=== TASK DETAILS ===
Collect every line in the listing below that contains the string "Score", treating uppercase and lowercase as different.

=== ENTRIES PROVIDED ===

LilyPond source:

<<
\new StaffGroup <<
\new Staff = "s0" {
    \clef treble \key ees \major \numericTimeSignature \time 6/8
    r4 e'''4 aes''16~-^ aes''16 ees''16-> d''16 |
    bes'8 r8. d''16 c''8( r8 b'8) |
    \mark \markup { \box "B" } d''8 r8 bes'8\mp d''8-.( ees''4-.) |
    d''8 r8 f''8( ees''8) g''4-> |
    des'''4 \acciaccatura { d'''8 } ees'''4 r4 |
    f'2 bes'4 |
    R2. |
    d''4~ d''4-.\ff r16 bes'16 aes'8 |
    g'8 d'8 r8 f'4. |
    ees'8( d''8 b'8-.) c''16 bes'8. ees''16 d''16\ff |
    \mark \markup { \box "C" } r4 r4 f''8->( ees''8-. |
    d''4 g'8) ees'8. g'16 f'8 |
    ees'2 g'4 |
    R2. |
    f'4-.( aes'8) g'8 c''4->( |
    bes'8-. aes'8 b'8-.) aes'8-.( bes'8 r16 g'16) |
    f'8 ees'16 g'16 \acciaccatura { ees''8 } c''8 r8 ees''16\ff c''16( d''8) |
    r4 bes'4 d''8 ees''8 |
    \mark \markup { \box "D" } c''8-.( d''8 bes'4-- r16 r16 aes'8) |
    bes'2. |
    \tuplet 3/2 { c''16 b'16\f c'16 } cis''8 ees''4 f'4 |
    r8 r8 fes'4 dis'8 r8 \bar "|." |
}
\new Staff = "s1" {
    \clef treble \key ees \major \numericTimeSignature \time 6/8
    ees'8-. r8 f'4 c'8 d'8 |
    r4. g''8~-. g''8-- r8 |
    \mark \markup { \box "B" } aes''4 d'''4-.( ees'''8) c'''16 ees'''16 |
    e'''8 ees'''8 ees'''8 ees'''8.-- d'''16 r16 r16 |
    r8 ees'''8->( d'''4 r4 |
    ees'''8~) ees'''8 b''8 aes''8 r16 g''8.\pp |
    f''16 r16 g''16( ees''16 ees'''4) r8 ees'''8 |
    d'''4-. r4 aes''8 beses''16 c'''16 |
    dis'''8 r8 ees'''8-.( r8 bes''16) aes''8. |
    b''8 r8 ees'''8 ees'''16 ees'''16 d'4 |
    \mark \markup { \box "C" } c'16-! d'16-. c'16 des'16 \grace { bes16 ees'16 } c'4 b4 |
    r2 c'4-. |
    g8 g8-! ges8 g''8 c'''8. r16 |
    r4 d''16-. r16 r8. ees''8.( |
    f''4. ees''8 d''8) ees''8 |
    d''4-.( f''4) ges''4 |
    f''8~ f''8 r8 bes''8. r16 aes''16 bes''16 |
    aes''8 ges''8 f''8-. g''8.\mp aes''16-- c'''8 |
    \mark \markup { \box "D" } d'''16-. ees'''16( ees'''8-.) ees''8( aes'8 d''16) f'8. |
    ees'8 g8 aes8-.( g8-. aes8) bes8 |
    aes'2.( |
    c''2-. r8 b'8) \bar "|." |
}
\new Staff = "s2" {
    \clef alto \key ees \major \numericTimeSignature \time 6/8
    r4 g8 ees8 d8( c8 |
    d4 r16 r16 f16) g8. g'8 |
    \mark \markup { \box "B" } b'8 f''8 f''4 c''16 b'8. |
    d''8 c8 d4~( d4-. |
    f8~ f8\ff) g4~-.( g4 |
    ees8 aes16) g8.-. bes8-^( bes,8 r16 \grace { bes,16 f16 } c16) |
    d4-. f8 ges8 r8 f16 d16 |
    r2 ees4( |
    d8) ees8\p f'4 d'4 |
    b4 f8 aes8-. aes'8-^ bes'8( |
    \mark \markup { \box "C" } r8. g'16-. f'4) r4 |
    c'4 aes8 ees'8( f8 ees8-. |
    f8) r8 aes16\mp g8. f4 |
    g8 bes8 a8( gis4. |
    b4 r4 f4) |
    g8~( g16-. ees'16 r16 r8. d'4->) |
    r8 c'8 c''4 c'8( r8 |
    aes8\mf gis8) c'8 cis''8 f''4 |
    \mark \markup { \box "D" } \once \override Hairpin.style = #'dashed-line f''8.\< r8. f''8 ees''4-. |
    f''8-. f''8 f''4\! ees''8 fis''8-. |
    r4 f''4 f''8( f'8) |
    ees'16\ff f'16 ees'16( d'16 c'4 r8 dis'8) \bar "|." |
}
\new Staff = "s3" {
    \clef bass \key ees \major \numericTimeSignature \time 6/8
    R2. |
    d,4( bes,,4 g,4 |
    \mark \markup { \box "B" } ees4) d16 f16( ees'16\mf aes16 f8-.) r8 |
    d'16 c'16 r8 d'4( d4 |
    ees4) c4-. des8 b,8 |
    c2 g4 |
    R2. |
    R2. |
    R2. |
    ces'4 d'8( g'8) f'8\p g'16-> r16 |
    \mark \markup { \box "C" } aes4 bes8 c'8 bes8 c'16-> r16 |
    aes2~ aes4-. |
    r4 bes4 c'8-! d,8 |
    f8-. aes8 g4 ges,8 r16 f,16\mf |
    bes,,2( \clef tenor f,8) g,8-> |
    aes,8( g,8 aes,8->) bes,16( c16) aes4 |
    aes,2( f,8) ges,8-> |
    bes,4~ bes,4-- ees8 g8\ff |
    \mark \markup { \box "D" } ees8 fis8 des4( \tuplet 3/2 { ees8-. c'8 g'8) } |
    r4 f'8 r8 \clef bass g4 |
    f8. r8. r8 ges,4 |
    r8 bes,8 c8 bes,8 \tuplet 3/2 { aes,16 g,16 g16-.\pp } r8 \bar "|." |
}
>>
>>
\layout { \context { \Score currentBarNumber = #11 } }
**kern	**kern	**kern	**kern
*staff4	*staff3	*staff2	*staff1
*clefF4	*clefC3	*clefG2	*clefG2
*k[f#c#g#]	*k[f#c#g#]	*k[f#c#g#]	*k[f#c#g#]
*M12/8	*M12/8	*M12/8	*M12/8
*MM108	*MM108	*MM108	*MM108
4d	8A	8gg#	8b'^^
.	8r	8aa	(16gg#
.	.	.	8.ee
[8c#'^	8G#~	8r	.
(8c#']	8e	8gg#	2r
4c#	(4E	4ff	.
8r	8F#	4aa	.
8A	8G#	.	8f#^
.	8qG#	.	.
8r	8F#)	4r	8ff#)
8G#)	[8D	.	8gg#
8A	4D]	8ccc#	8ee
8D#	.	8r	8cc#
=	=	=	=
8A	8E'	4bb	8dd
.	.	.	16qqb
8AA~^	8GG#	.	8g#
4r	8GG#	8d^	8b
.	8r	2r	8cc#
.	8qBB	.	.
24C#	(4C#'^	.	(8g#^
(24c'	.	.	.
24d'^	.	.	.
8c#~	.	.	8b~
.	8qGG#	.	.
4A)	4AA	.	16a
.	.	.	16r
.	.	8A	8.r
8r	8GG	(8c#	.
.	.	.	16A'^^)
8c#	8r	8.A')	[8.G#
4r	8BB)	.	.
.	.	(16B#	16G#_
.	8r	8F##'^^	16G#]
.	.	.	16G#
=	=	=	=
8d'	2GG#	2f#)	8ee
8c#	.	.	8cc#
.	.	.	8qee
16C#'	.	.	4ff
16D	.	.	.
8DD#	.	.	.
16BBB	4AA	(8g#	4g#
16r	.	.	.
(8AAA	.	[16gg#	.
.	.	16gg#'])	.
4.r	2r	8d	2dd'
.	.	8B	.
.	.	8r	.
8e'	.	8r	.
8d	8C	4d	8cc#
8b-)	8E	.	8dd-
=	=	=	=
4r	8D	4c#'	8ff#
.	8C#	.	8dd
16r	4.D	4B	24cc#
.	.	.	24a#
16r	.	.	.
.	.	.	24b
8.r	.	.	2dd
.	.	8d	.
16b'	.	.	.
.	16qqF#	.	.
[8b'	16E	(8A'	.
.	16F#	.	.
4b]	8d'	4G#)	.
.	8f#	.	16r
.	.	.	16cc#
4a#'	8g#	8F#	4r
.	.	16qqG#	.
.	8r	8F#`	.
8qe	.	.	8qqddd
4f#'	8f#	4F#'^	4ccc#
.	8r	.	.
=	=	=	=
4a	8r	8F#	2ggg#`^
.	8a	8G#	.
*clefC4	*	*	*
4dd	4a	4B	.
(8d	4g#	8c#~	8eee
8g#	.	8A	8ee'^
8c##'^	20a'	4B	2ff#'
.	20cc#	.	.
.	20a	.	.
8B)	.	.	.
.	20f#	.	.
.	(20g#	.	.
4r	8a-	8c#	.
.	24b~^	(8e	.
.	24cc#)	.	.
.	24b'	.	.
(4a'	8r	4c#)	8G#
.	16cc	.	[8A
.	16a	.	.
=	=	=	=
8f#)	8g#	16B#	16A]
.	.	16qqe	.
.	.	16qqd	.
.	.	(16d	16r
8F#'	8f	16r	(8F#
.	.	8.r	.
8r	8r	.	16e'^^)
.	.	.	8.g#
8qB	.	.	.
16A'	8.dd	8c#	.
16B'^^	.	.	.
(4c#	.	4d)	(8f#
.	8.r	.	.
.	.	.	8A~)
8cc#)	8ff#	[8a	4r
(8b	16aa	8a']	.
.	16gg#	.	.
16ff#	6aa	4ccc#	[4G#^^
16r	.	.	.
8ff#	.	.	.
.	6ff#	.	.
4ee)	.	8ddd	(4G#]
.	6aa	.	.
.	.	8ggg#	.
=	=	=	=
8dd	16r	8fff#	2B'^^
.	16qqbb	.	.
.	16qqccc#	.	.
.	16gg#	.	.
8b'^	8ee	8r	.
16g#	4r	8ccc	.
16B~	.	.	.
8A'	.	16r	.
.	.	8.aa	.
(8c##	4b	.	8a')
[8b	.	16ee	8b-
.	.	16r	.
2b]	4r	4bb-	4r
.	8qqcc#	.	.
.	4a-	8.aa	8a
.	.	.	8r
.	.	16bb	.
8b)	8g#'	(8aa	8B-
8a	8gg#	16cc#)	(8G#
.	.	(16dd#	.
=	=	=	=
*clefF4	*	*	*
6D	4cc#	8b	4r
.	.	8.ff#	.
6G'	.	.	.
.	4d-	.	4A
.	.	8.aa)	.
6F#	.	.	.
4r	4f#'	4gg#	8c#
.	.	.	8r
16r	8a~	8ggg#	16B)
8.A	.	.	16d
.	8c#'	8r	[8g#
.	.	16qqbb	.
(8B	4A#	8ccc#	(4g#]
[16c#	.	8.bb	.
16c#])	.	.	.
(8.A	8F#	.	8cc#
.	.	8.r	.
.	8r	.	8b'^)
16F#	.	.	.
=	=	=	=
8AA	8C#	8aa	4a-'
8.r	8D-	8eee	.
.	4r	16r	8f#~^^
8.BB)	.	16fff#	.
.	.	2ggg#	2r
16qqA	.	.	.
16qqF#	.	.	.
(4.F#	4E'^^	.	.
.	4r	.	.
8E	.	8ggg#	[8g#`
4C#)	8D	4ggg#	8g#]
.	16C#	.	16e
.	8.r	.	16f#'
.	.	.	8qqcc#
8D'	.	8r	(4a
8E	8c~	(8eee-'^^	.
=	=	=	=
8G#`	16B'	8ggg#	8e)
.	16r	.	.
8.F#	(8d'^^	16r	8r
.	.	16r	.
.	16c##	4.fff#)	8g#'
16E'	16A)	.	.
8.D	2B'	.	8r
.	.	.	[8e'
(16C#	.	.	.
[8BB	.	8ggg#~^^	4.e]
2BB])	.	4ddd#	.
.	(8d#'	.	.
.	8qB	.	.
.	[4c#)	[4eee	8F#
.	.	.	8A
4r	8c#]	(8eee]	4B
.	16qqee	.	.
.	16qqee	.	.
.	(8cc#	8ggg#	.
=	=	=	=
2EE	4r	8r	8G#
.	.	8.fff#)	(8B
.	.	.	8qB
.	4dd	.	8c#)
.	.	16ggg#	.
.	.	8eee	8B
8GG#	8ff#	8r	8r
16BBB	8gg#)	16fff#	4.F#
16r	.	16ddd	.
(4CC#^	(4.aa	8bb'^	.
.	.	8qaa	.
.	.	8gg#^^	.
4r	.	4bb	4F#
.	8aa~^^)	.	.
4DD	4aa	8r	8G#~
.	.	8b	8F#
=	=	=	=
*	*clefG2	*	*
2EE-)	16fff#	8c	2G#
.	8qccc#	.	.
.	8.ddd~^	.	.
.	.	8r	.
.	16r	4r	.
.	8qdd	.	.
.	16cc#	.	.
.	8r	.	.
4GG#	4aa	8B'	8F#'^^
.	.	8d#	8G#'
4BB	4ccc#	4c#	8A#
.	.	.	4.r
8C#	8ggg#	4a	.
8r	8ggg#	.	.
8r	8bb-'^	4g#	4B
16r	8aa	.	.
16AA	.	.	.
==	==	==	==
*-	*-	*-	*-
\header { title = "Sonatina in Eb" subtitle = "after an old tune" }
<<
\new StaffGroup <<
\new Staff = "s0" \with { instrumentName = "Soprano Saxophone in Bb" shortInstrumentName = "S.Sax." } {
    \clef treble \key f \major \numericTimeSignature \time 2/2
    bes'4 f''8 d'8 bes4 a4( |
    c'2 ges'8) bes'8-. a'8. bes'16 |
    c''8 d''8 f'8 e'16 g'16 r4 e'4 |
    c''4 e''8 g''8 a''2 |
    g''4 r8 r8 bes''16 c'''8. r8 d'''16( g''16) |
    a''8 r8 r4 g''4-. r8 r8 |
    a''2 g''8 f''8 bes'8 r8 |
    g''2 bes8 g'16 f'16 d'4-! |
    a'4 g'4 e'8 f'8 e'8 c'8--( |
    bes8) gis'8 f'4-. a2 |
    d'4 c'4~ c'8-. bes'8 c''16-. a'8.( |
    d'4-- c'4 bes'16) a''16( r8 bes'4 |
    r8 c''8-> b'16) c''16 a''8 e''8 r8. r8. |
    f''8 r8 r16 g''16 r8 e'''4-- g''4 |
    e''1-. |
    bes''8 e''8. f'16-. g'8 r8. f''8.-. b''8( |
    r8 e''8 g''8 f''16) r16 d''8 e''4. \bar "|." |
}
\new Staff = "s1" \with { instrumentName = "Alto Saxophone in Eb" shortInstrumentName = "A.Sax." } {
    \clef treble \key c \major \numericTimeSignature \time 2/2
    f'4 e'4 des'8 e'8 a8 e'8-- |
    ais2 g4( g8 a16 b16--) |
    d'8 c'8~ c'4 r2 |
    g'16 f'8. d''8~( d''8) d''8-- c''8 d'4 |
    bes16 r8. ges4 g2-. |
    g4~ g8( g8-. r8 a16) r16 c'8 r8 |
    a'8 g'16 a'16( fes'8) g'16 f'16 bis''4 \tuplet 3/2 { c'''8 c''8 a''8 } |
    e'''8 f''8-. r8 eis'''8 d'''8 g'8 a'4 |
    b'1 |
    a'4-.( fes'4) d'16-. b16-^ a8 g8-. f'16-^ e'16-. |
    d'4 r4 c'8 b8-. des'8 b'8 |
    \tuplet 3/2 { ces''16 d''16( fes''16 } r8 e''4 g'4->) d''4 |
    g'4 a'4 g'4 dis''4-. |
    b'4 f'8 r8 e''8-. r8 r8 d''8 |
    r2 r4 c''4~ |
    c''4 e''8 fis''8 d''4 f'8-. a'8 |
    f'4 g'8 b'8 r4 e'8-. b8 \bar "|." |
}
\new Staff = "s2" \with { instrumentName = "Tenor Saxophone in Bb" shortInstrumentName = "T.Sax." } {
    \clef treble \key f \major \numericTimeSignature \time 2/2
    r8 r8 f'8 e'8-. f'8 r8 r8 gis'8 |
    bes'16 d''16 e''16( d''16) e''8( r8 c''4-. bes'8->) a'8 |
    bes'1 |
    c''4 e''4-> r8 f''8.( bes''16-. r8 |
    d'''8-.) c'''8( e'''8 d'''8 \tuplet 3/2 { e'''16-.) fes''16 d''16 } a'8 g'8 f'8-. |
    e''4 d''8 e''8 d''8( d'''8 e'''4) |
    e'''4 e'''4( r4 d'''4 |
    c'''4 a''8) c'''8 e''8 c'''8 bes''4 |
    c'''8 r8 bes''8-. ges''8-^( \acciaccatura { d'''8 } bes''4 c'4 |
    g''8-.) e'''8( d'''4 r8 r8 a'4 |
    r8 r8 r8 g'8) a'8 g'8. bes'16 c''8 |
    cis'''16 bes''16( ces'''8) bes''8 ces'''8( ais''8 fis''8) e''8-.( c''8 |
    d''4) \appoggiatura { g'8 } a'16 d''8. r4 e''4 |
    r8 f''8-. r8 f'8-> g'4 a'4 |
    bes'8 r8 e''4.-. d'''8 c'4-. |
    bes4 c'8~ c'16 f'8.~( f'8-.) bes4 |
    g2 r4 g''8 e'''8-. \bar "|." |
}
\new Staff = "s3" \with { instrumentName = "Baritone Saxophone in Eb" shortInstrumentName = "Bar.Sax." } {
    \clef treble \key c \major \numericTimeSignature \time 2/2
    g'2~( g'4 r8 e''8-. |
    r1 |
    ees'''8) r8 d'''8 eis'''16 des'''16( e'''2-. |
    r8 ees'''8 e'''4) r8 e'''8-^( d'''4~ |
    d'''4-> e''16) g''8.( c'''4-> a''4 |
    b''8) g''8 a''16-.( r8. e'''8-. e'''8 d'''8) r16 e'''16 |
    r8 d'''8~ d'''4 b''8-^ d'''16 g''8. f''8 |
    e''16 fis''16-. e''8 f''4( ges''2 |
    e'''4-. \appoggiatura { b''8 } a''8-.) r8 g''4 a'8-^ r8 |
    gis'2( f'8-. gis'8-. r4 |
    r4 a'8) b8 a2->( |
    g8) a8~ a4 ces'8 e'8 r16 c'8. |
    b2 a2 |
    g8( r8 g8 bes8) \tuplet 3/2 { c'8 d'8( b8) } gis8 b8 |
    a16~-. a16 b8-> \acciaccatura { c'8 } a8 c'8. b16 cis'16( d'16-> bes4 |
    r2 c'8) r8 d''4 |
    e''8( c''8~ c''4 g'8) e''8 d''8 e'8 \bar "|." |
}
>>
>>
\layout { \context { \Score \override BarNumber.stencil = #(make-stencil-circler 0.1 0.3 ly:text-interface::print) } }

=== SOLVED EXERCISE ===
\layout { \context { \Score currentBarNumber = #11 } }
\layout { \context { \Score \override BarNumber.stencil = #(make-stencil-circler 0.1 0.3 ly:text-interface::print) } }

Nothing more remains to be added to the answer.